** Opening SUPPLIED RECORDS block **
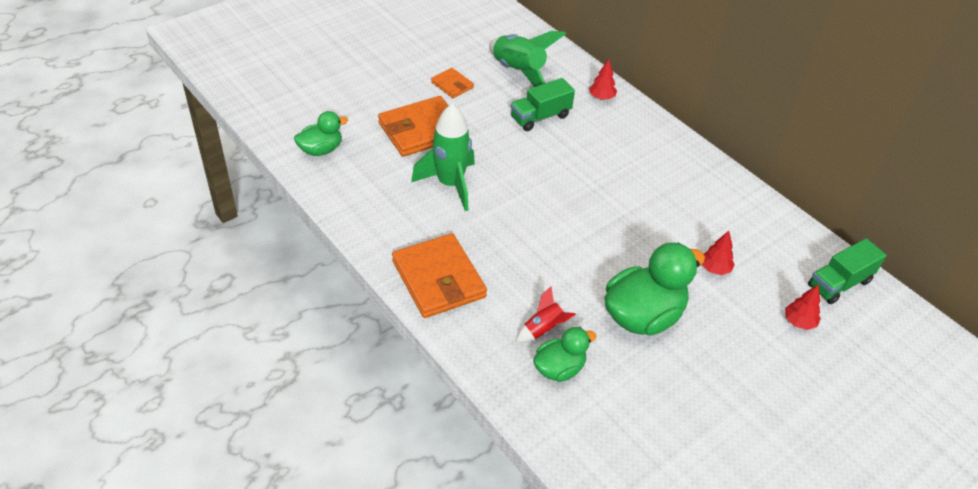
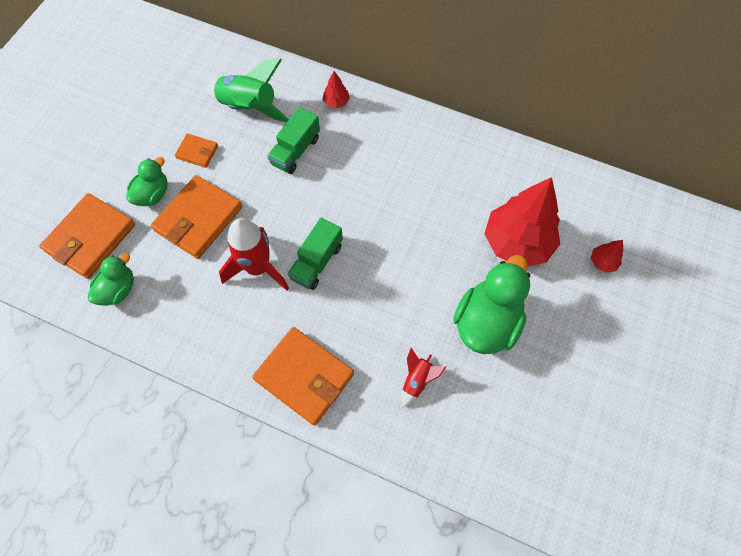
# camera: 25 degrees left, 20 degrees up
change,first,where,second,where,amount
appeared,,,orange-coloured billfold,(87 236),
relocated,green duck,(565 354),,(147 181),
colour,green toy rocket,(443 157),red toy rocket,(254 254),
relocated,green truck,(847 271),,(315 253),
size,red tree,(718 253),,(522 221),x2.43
** Closing SUPPLIED RECORDS block **
** Opening SUPPLIED RECORDS block **
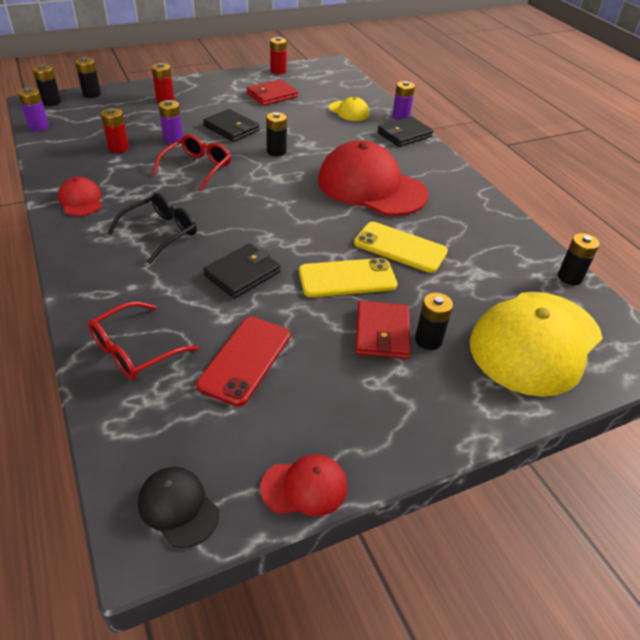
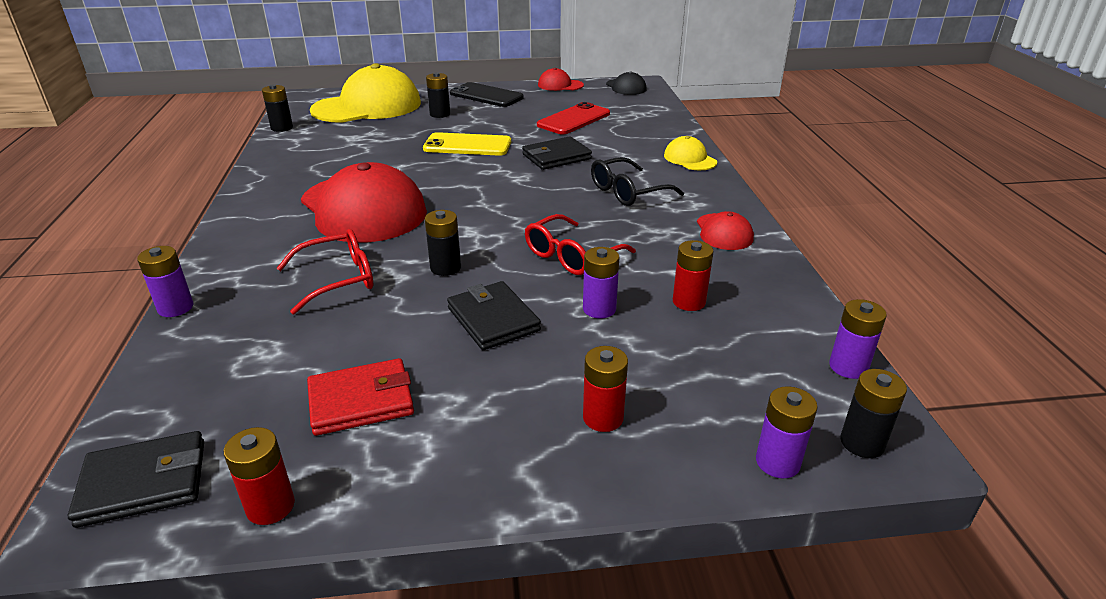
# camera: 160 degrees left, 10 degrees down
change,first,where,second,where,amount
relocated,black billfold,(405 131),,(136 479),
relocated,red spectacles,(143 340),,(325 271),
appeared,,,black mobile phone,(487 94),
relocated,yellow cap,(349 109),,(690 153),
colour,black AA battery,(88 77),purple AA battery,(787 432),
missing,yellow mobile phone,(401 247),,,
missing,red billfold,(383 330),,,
** Closing SUPPLIED RECORDS block **
EXERCISE
Going back over the entries above, copy word for word every line from the one that has "# camera: 25 degrees left, 20 degrees up" on through the one that has "size,red tree,(718 253),,(522 221),x2.43".

TASK RESPONSE
# camera: 25 degrees left, 20 degrees up
change,first,where,second,where,amount
appeared,,,orange-coloured billfold,(87 236),
relocated,green duck,(565 354),,(147 181),
colour,green toy rocket,(443 157),red toy rocket,(254 254),
relocated,green truck,(847 271),,(315 253),
size,red tree,(718 253),,(522 221),x2.43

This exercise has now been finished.